Your task is to repeat exactly the lines below between the line holding "none -> purple brick D2:I2 level 1" and the line holding "black plate G2:I2", inclusive, and only those.
++++ Data for review ++++
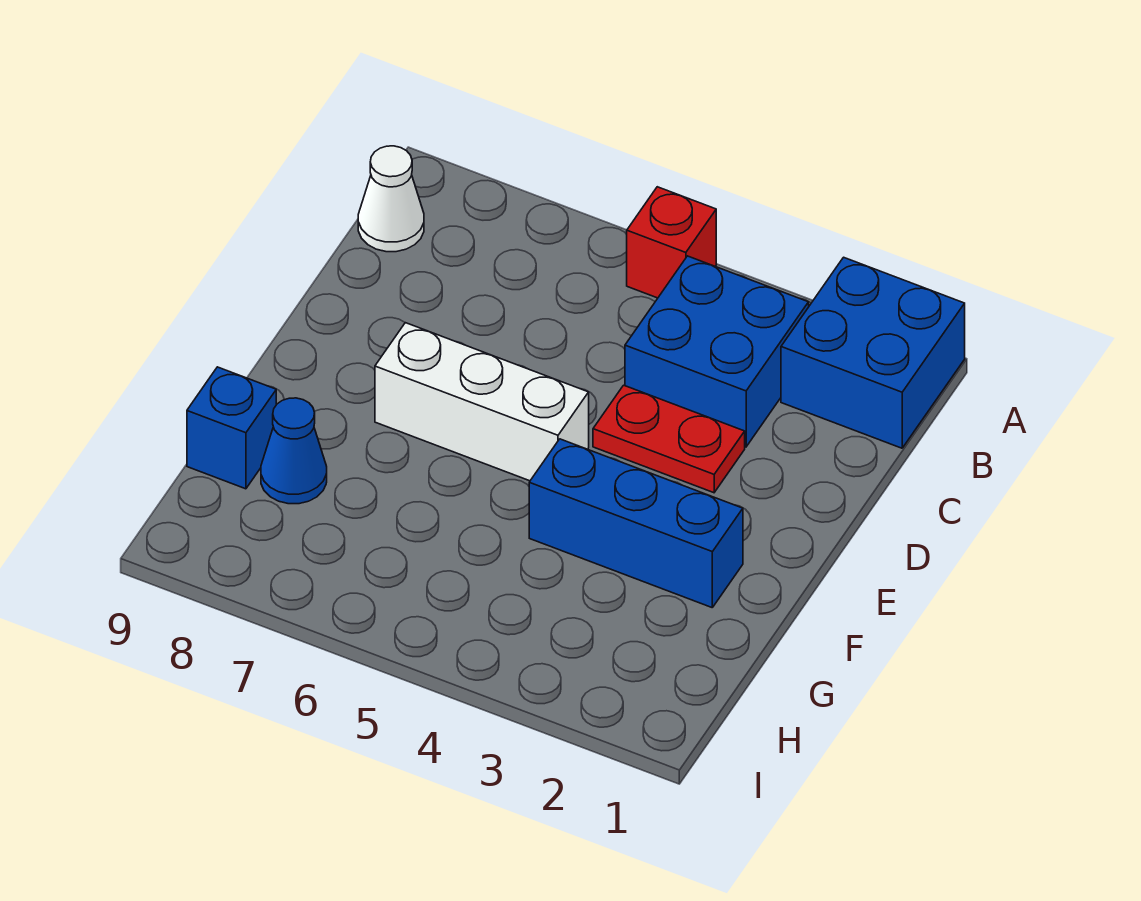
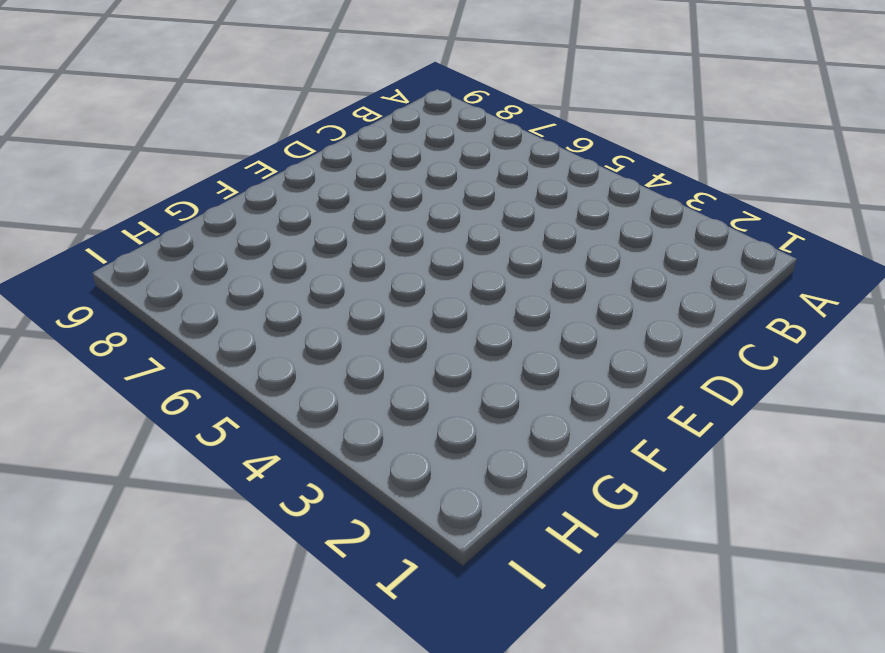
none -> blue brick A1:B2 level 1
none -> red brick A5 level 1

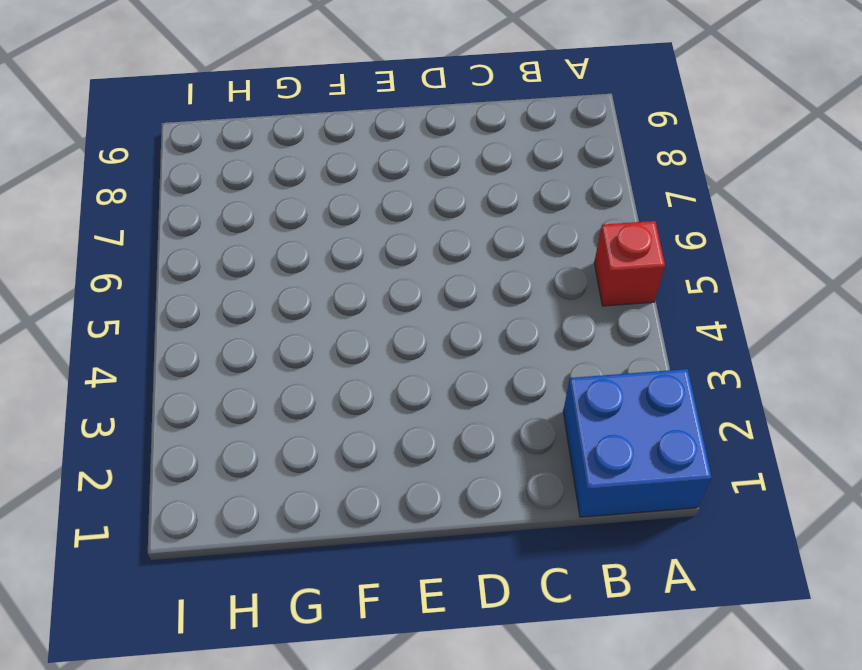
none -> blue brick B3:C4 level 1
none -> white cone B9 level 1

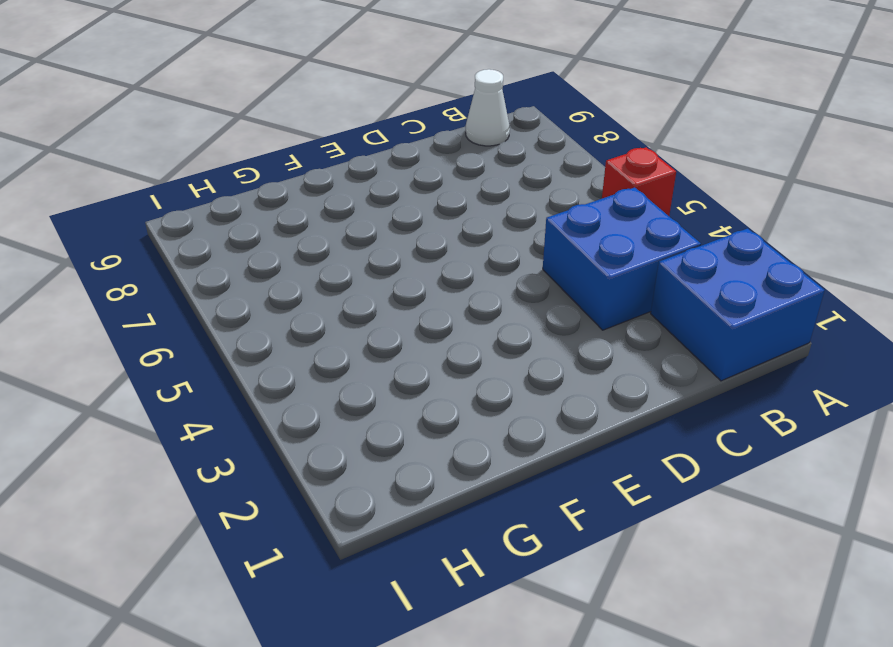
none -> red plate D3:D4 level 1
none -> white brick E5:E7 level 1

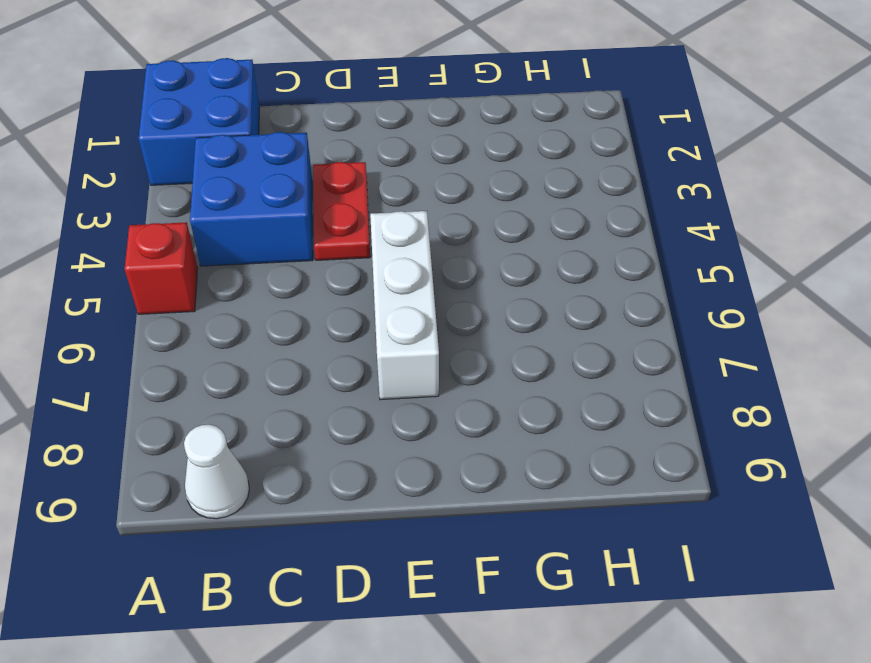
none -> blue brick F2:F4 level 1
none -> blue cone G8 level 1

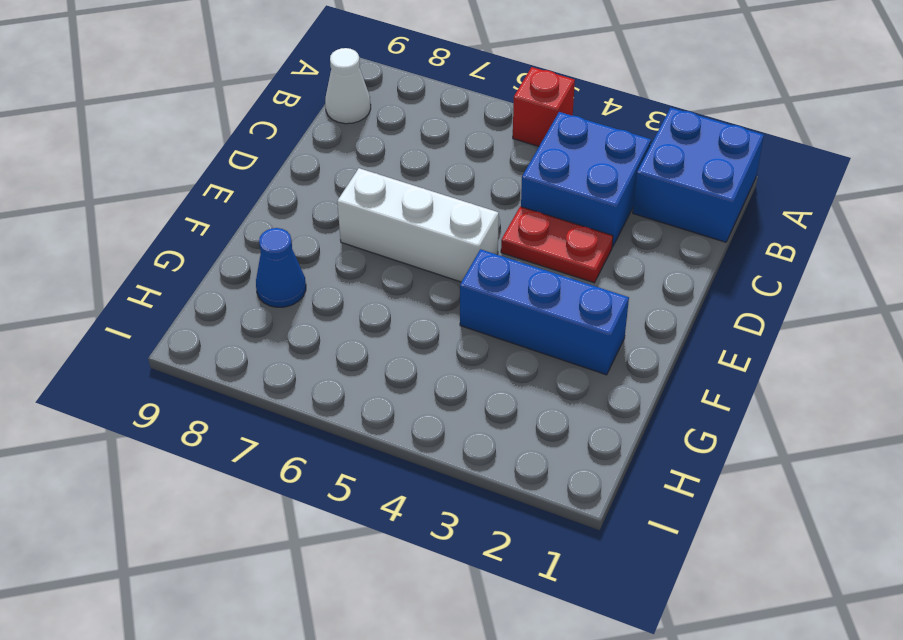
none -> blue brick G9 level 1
++++
++++ Data for review ++++
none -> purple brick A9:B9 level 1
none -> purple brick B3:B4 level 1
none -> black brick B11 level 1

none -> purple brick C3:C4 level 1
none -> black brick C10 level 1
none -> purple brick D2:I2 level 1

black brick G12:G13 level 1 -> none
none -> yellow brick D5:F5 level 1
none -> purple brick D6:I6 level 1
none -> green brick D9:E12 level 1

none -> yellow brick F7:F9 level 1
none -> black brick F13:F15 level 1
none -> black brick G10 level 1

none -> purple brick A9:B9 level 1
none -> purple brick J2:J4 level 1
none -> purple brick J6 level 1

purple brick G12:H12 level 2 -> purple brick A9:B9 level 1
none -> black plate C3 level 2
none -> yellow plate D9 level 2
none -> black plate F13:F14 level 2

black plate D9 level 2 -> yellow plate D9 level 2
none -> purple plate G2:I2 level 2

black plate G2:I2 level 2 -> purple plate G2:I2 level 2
++++
++++ Data for review ++++
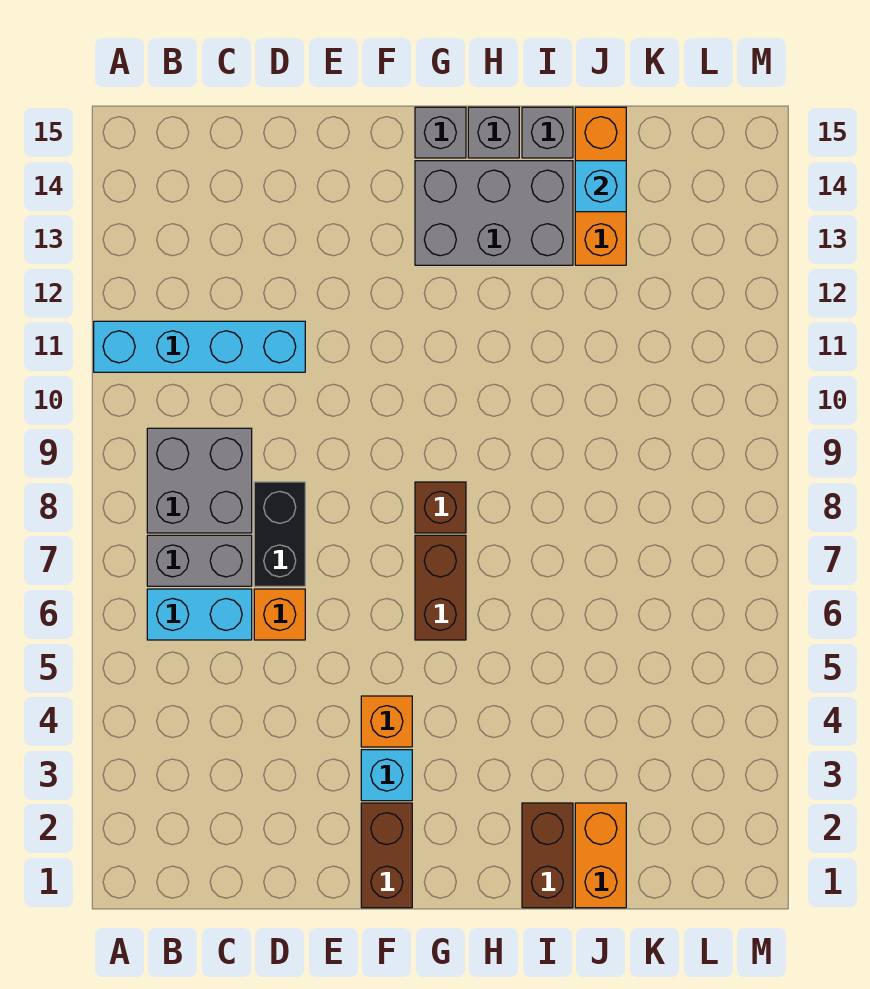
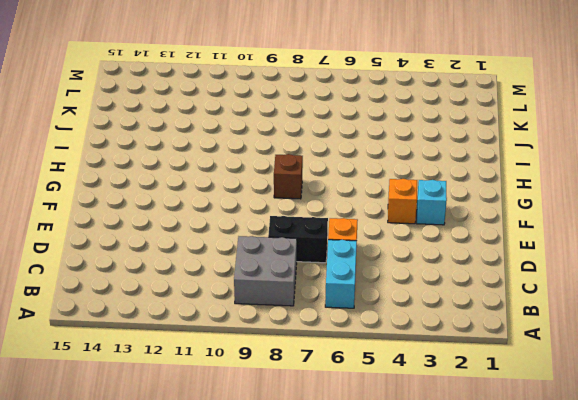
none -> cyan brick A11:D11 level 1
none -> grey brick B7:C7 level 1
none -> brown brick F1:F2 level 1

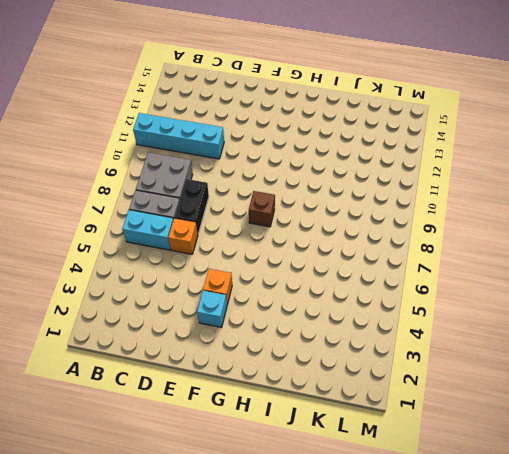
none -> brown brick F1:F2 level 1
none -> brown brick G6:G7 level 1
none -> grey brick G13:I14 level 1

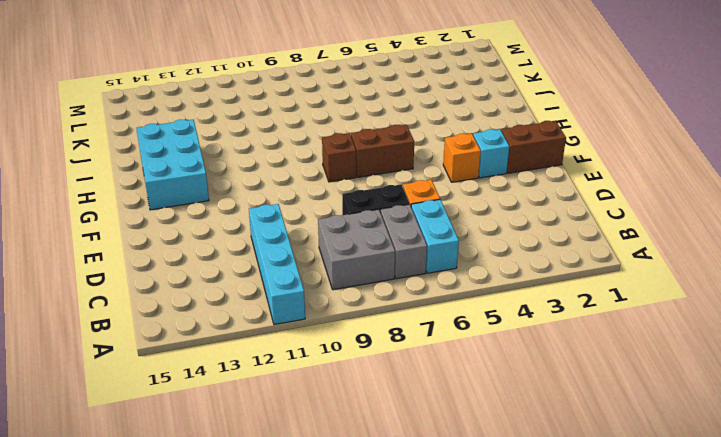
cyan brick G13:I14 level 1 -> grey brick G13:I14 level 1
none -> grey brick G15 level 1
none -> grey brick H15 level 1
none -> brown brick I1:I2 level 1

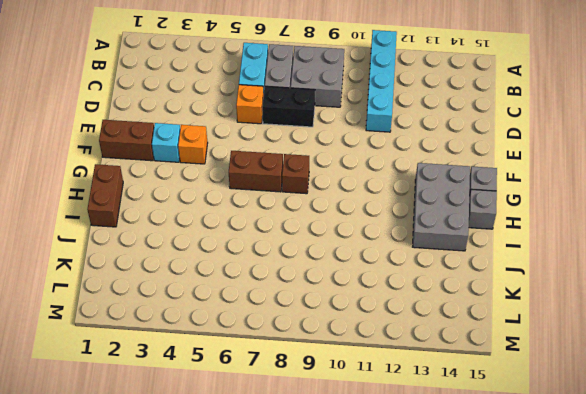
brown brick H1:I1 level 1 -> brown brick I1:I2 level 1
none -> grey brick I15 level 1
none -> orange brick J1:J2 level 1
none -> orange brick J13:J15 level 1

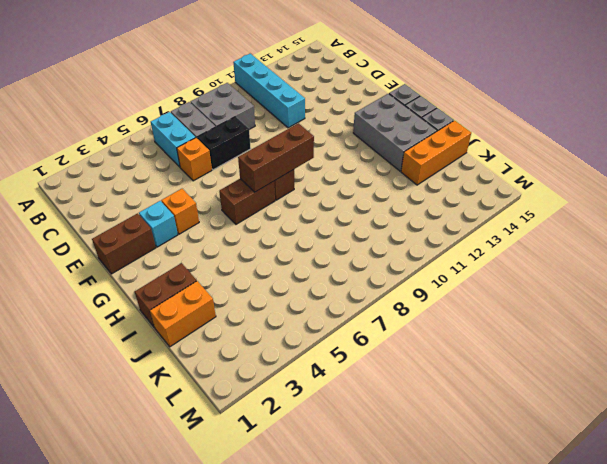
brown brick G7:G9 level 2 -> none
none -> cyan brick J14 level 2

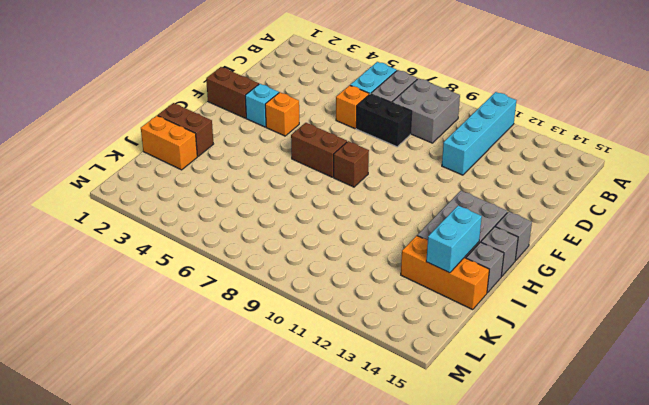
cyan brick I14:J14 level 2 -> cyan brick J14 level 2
++++
**Your response:**
none -> purple brick D2:I2 level 1

black brick G12:G13 level 1 -> none
none -> yellow brick D5:F5 level 1
none -> purple brick D6:I6 level 1
none -> green brick D9:E12 level 1

none -> yellow brick F7:F9 level 1
none -> black brick F13:F15 level 1
none -> black brick G10 level 1

none -> purple brick A9:B9 level 1
none -> purple brick J2:J4 level 1
none -> purple brick J6 level 1

purple brick G12:H12 level 2 -> purple brick A9:B9 level 1
none -> black plate C3 level 2
none -> yellow plate D9 level 2
none -> black plate F13:F14 level 2

black plate D9 level 2 -> yellow plate D9 level 2
none -> purple plate G2:I2 level 2

black plate G2:I2 level 2 -> purple plate G2:I2 level 2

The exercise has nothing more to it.